Transcribe all the entries word for word, skipping the pictures.

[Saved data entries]
Segment Open

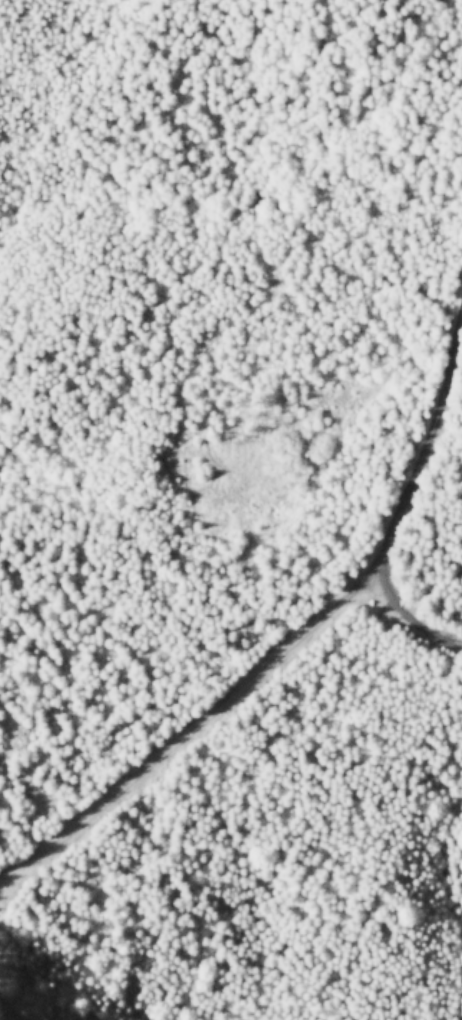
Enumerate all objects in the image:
road: (405, 510)
road: (193, 725)
road: (8, 1012)

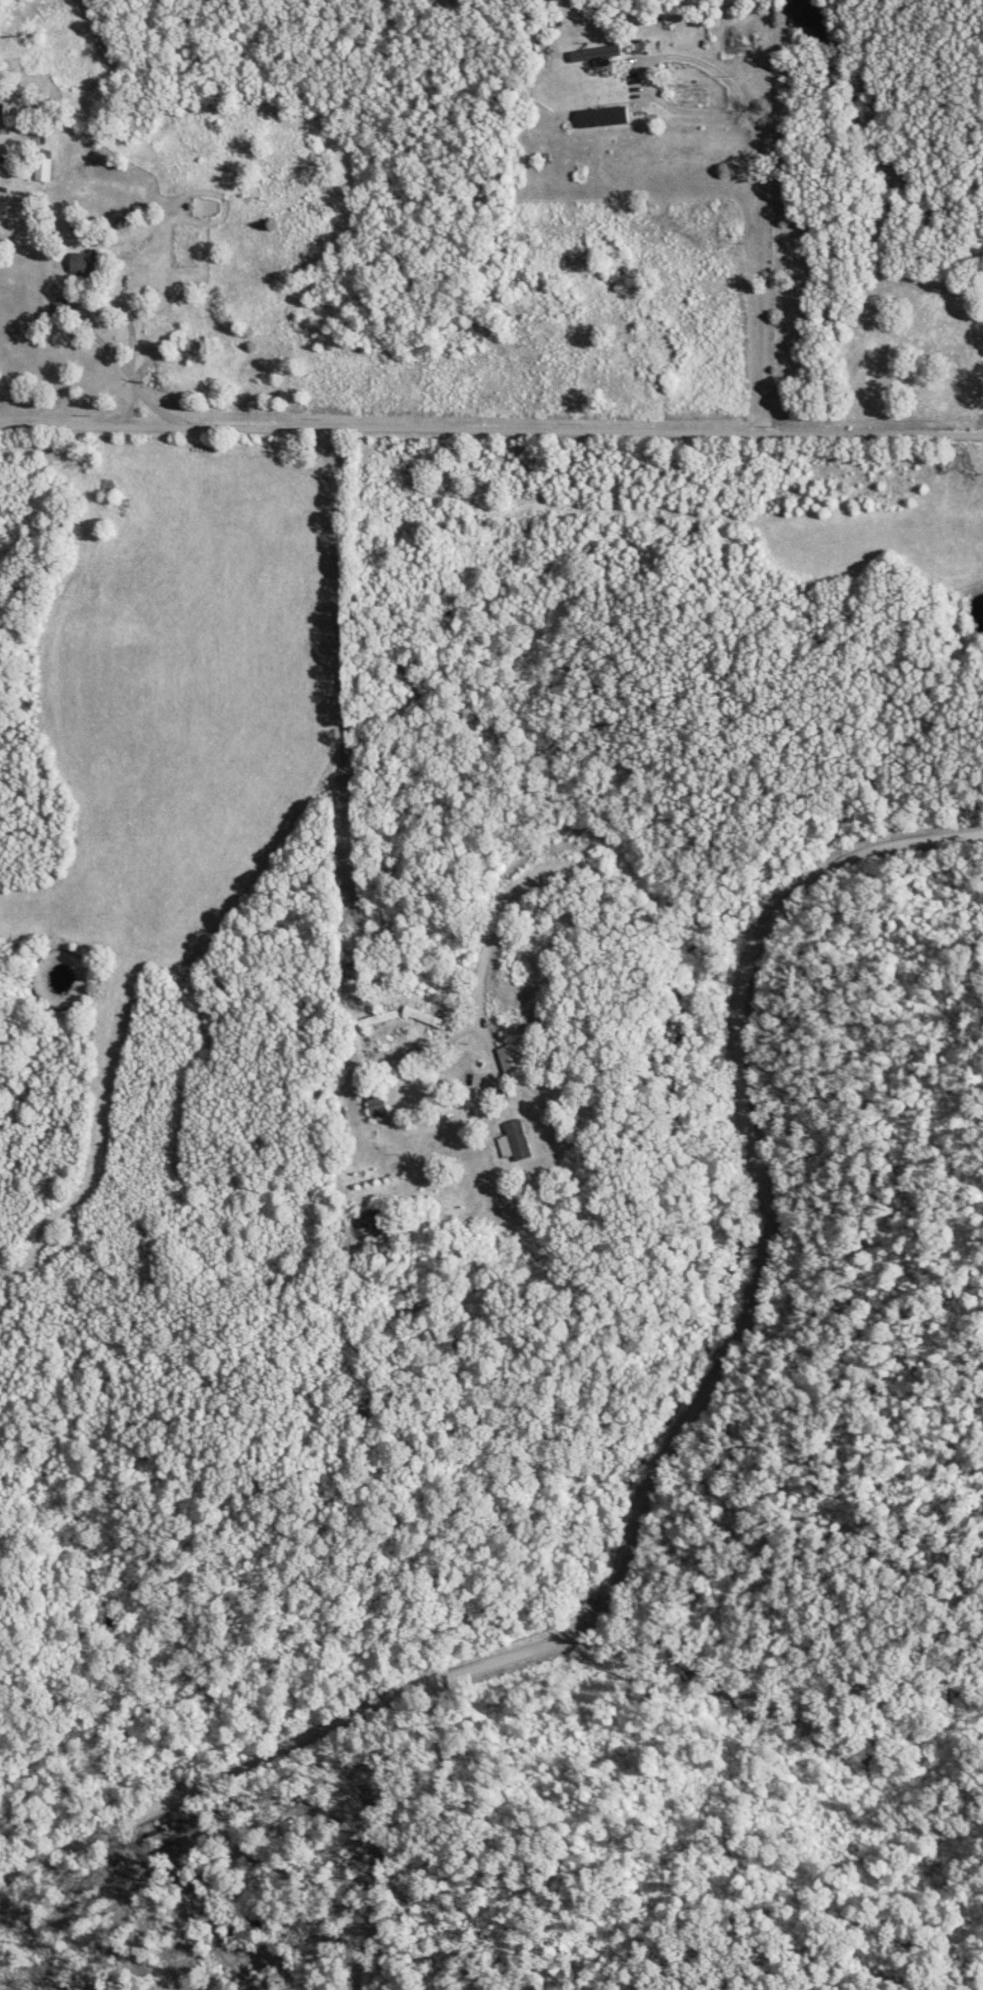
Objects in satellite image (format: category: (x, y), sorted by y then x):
road: (655, 55)
building: (605, 56)
building: (608, 118)
building: (91, 264)
road: (766, 272)
road: (138, 358)
road: (382, 428)
road: (874, 432)
road: (540, 833)
building: (515, 1059)
building: (517, 1147)
road: (666, 1464)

Segment Closed

Task solution
Enumerate all objects in the image:
road: (405, 510)
road: (193, 725)
road: (8, 1012)

Objects in satellite image (format: category: (x, y), sorted by y then x):
road: (655, 55)
building: (605, 56)
building: (608, 118)
building: (91, 264)
road: (766, 272)
road: (138, 358)
road: (382, 428)
road: (874, 432)
road: (540, 833)
building: (515, 1059)
building: (517, 1147)
road: (666, 1464)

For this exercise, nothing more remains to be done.